Prompt: Copy out the notation text of every item below without changing anything, and leave the pictures out of your answer.

Record excerpts:
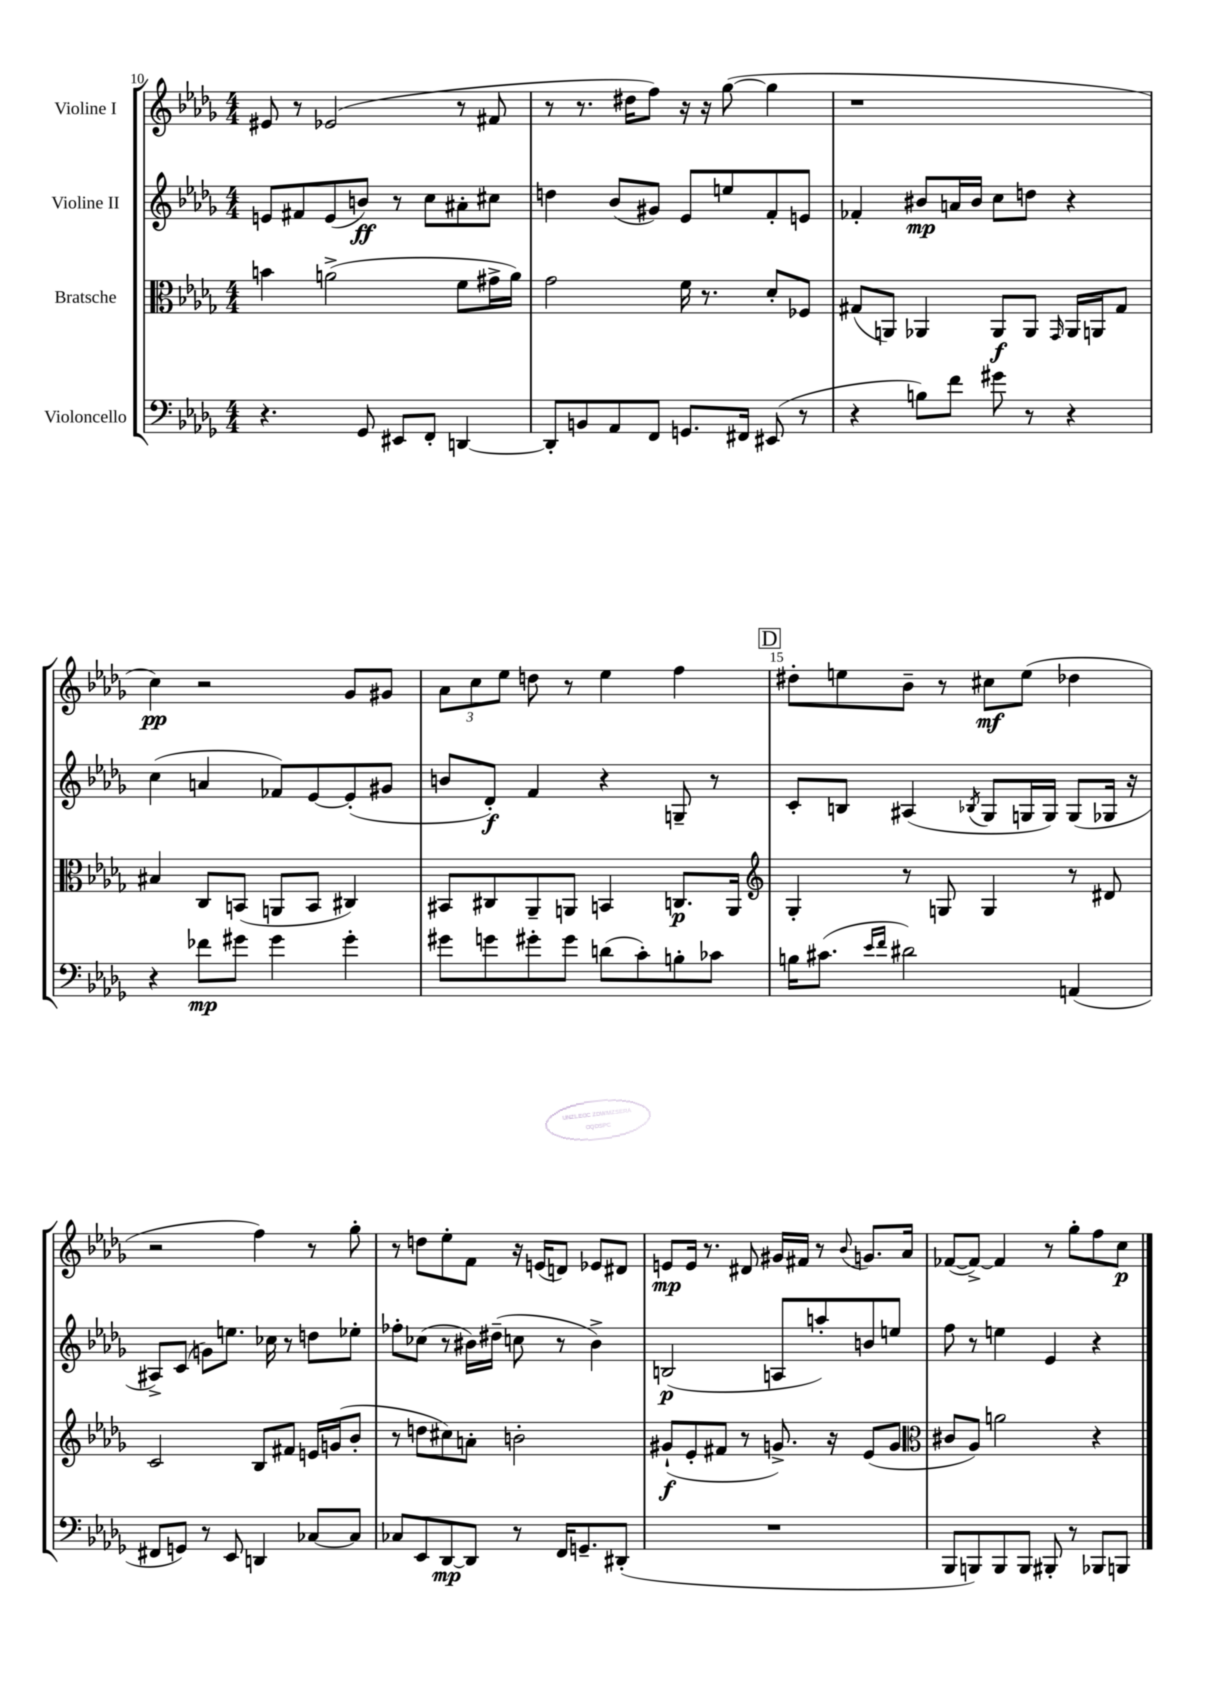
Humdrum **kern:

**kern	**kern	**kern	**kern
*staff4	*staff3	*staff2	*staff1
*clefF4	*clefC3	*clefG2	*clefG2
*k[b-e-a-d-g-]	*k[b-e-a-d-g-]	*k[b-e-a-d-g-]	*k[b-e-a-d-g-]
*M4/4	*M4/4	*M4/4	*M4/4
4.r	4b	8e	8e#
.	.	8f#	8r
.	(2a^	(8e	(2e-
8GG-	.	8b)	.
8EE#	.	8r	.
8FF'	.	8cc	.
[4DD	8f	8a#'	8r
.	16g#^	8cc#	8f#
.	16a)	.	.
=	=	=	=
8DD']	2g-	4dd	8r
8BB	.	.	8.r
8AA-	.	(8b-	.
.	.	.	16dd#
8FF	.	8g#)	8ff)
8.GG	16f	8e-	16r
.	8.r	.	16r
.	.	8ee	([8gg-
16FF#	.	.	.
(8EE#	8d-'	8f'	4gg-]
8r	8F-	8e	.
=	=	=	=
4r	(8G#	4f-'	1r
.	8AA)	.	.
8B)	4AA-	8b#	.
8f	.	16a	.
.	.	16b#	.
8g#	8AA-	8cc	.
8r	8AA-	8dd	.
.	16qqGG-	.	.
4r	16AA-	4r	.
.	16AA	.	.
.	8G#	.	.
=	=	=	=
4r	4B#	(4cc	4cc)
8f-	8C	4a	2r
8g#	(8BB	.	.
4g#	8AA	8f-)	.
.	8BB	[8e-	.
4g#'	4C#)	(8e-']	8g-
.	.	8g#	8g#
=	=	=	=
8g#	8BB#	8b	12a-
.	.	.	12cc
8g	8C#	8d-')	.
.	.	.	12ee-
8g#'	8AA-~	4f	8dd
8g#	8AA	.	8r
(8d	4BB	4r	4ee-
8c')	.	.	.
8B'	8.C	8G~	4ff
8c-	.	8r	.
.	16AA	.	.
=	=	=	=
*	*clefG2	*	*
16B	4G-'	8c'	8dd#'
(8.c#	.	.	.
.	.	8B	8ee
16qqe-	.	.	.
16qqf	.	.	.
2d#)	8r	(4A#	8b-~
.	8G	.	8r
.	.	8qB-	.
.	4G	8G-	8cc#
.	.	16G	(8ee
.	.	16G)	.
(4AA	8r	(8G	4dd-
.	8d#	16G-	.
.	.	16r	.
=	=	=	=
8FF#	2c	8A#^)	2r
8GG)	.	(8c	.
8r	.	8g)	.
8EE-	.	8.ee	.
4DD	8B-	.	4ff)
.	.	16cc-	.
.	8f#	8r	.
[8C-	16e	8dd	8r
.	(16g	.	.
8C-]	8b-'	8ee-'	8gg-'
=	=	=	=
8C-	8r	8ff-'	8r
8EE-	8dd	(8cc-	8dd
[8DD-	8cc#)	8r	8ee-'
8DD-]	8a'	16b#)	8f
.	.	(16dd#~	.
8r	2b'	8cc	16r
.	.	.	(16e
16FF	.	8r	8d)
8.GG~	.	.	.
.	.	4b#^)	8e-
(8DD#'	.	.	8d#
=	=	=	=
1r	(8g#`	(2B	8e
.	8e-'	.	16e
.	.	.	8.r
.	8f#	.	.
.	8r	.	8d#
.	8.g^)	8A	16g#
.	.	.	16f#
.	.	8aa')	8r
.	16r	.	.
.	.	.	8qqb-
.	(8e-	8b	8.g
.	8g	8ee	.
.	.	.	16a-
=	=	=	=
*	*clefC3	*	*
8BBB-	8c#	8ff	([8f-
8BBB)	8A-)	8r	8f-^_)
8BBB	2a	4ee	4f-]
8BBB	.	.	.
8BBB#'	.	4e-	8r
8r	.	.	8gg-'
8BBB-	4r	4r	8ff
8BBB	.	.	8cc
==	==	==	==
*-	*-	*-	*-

Exercise response:
Humdrum **kern:

**kern	**kern	**kern	**kern
*staff4	*staff3	*staff2	*staff1
*clefF4	*clefC3	*clefG2	*clefG2
*k[b-e-a-d-g-]	*k[b-e-a-d-g-]	*k[b-e-a-d-g-]	*k[b-e-a-d-g-]
*M4/4	*M4/4	*M4/4	*M4/4
4.r	4b	8e	8e#
.	.	8f#	8r
.	(2a^	(8e	(2e-
8GG-	.	8b)	.
8EE#	.	8r	.
8FF'	.	8cc	.
[4DD	8f	8a#'	8r
.	16g#^	8cc#	8f#
.	16a)	.	.
=	=	=	=
8DD']	2g-	4dd	8r
8BB	.	.	8.r
8AA-	.	(8b-	.
.	.	.	16dd#
8FF	.	8g#)	8ff)
8.GG	16f	8e-	16r
.	8.r	.	16r
.	.	8ee	([8gg-
16FF#	.	.	.
(8EE#	8d-'	8f'	4gg-]
8r	8F-	8e	.
=	=	=	=
4r	(8G#	4f-'	1r
.	8AA)	.	.
8B)	4AA-	8b#	.
8f	.	16a	.
.	.	16b#	.
8g#	8AA-	8cc	.
8r	8AA-	8dd	.
.	16qqGG-	.	.
4r	16AA-	4r	.
.	16AA	.	.
.	8G#	.	.
=	=	=	=
4r	4B#	(4cc	4cc)
8f-	8C	4a	2r
8g#	(8BB	.	.
4g#	8AA	8f-)	.
.	8BB	[8e-	.
4g#'	4C#)	(8e-']	8g-
.	.	8g#	8g#
=	=	=	=
8g#	8BB#	8b	12a-
.	.	.	12cc
8g	8C#	8d-')	.
.	.	.	12ee-
8g#'	8AA-~	4f	8dd
8g#	8AA	.	8r
(8d	4BB	4r	4ee-
8c')	.	.	.
8B'	8.C	8G~	4ff
8c-	.	8r	.
.	16AA	.	.
=	=	=	=
*	*clefG2	*	*
16B	4G-'	8c'	8dd#'
(8.c#	.	.	.
.	.	8B	8ee
16qqe-	.	.	.
16qqf	.	.	.
2d#)	8r	(4A#	8b-~
.	8G	.	8r
.	.	8qB-	.
.	4G	8G-	8cc#
.	.	16G	(8ee
.	.	16G)	.
(4AA	8r	(8G	4dd-
.	8d#	16G-	.
.	.	16r	.
=	=	=	=
8FF#	2c	8A#^)	2r
8GG)	.	(8c	.
8r	.	8g)	.
8EE-	.	8.ee	.
4DD	8B-	.	4ff)
.	.	16cc-	.
.	8f#	8r	.
[8C-	16e	8dd	8r
.	(16g	.	.
8C-]	8b-'	8ee-'	8gg-'
=	=	=	=
8C-	8r	8ff-'	8r
8EE-	8dd	(8cc-	8dd
[8DD-	8cc#)	8r	8ee-'
8DD-]	8a'	16b#)	8f
.	.	(16dd#~	.
8r	2b'	8cc	16r
.	.	.	(16e
16FF	.	8r	8d)
8.GG~	.	.	.
.	.	4b#^)	8e-
(8DD#'	.	.	8d#
=	=	=	=
1r	(8g#`	(2B	8e
.	8e-'	.	16e
.	.	.	8.r
.	8f#	.	.
.	8r	.	8d#
.	8.g^)	8A	16g#
.	.	.	16f#
.	.	8aa')	8r
.	16r	.	.
.	.	.	8qqb-
.	(8e-	8b	8.g
.	8g	8ee	.
.	.	.	16a-
=	=	=	=
*	*clefC3	*	*
8BBB-	8c#	8ff	([8f-
8BBB)	8A-)	8r	8f-^_)
8BBB	2a	4ee	4f-]
8BBB	.	.	.
8BBB#'	.	4e-	8r
8r	.	.	8gg-'
8BBB-	4r	4r	8ff
8BBB	.	.	8cc
==	==	==	==
*-	*-	*-	*-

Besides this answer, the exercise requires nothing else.